Entries taken from a collection:

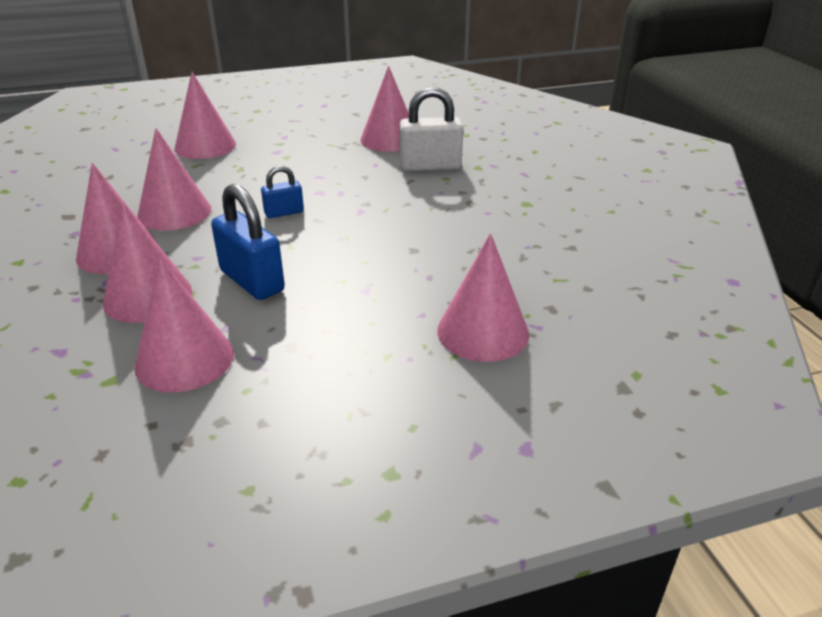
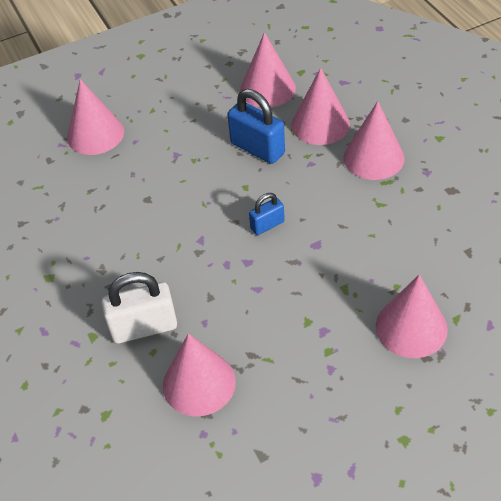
camera: 175 degrees right, 15 degrees up
(174, 212) = (363, 209): pink cone -> none

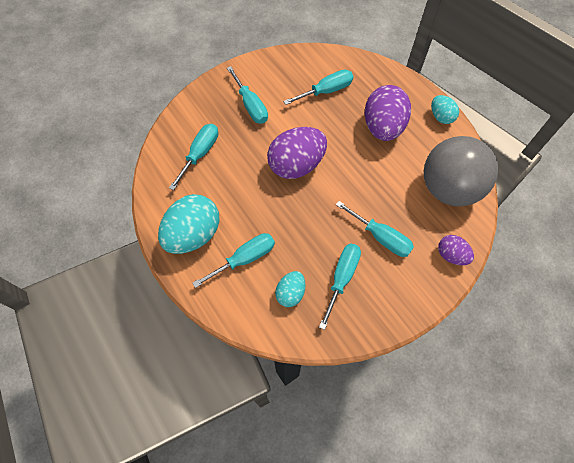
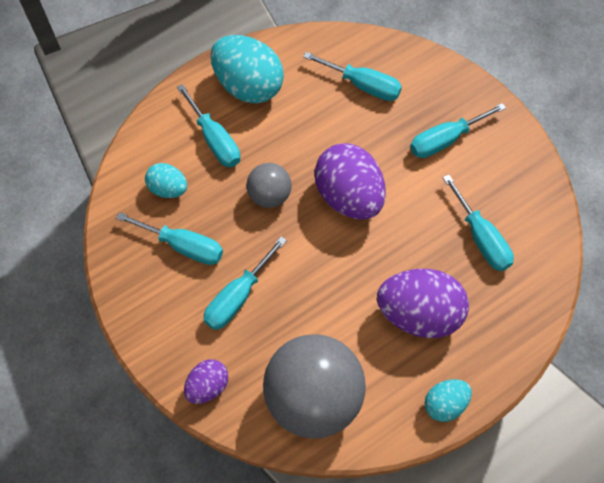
camera: 90 degrees right, 0 degrees up
(296, 217) = (269, 195): none -> grey ball

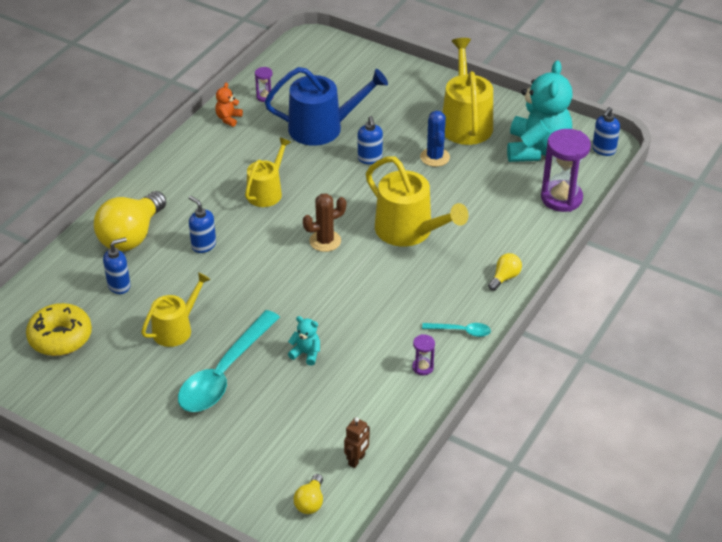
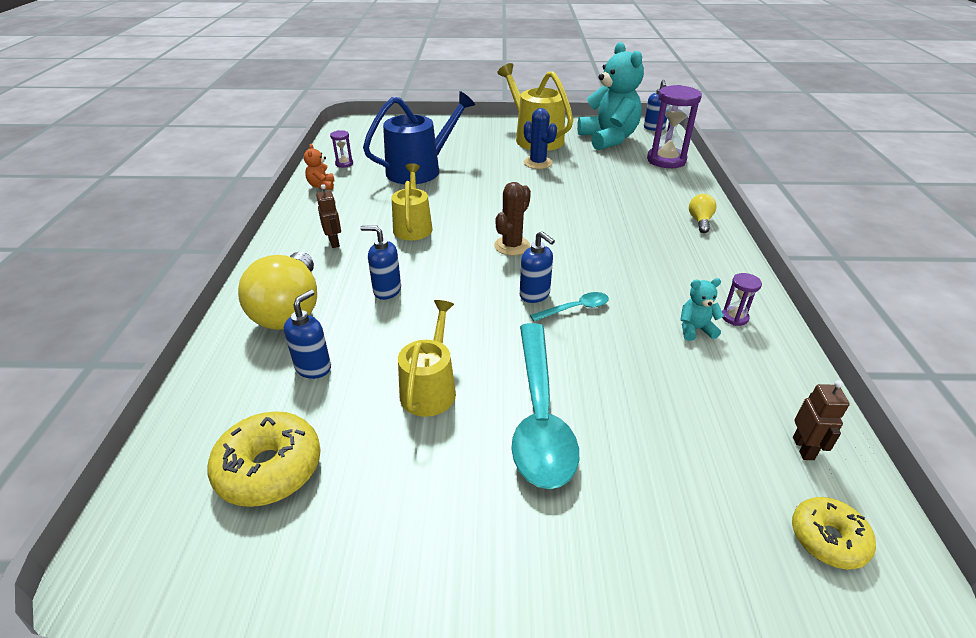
camera: 30 degrees left, 5 degrees down
(198, 186) = (334, 242): none -> brown robot
(306, 353) = (608, 352): turquoise teddy bear -> turquoise teddy bear (695, 329)
(310, 502) = (828, 539): yellow light bulb -> yellow donut
(370, 158) = (484, 178): blue soap dispenser -> blue soap dispenser (535, 295)
(409, 231) = (579, 215): yellow watering can -> none
(461, 331) = (723, 273): turquoise spoon -> turquoise spoon (575, 309)

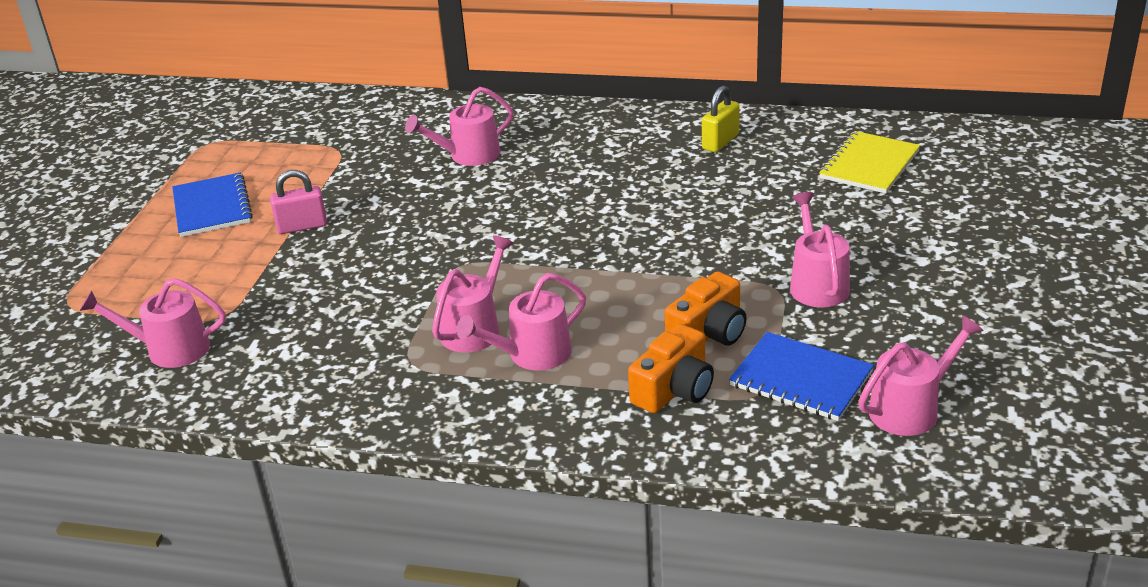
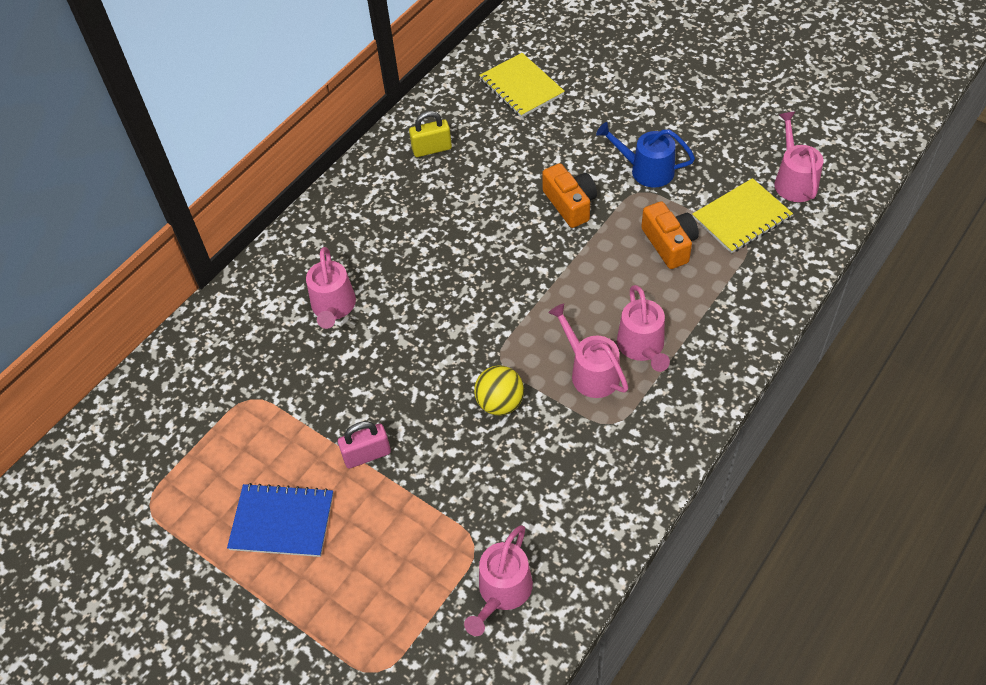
camera: 65 degrees left, 20 degrees up
(302, 226) = (367, 455): pink padlock -> pink padlock turned 60 degrees clockwise
(401, 282) = (500, 403): none -> yellow ball
(674, 389) = (720, 283): orange camera -> orange camera (570, 204)
(720, 142) = (432, 149): yellow padlock -> yellow padlock turned 75 degrees counterclockwise
(801, 379) = (741, 217): blue notebook -> yellow notebook
(817, 284) = (646, 170): pink watering can -> blue watering can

**Exercise directions**:
Which lines of the records contain the word "padlock"? Copy each of them.

**Reply**:
(302, 226) = (367, 455): pink padlock -> pink padlock turned 60 degrees clockwise
(720, 142) = (432, 149): yellow padlock -> yellow padlock turned 75 degrees counterclockwise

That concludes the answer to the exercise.